PROMPT » All of the listing should be output exactly, apart from the pictures.

SUPPLIED INFORMATION »

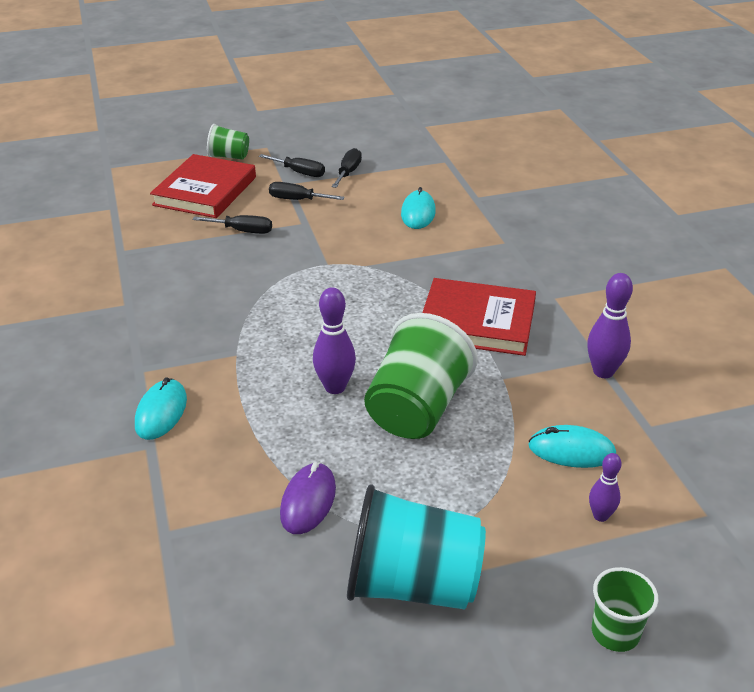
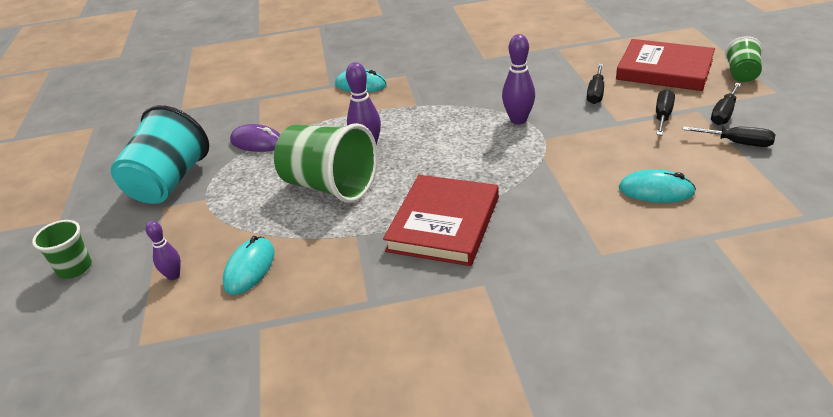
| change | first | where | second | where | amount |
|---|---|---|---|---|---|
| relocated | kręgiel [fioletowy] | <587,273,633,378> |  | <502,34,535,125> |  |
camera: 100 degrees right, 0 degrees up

SOLUTION BELOW »
| change | first | where | second | where | amount |
|---|---|---|---|---|---|
| relocated | kręgiel [fioletowy] | <587,273,633,378> |  | <502,34,535,125> |  |
camera: 100 degrees right, 0 degrees up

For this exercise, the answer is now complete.